*** Block opens ***

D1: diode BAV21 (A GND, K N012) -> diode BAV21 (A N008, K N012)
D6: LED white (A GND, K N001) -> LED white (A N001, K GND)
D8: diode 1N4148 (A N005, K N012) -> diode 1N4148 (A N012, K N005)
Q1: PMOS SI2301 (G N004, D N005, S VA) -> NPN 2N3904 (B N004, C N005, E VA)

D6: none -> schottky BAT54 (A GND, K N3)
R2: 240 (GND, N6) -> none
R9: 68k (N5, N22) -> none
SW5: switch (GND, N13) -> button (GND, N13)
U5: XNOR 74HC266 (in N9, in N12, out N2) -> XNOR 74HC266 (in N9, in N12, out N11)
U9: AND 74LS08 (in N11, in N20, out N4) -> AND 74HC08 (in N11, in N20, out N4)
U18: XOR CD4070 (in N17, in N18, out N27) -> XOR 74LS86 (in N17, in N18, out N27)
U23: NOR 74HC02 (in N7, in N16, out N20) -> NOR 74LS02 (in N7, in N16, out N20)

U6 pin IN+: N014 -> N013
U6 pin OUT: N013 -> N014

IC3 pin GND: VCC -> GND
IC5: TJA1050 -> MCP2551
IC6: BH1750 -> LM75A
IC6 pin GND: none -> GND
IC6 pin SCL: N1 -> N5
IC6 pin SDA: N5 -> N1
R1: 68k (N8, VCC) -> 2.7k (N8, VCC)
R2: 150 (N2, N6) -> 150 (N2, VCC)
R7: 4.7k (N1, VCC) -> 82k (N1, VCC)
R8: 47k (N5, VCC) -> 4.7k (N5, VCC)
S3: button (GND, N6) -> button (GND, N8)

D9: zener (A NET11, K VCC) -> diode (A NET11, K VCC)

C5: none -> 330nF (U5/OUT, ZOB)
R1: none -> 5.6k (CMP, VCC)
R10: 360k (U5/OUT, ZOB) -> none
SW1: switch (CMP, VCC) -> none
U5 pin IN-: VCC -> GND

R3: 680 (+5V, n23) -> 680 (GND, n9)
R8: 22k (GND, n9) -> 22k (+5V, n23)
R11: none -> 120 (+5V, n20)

*** Block closes ***

• _What the task requires_
From the records above, copy only the lines starting with the line that holds "R7: 4.7k (N1, VCC) -> 82k (N1, VCC)" and going on through the line that holds "SW1: switch (CMP, VCC) -> none", exactly as written.

• _Completed task_
R7: 4.7k (N1, VCC) -> 82k (N1, VCC)
R8: 47k (N5, VCC) -> 4.7k (N5, VCC)
S3: button (GND, N6) -> button (GND, N8)

D9: zener (A NET11, K VCC) -> diode (A NET11, K VCC)

C5: none -> 330nF (U5/OUT, ZOB)
R1: none -> 5.6k (CMP, VCC)
R10: 360k (U5/OUT, ZOB) -> none
SW1: switch (CMP, VCC) -> none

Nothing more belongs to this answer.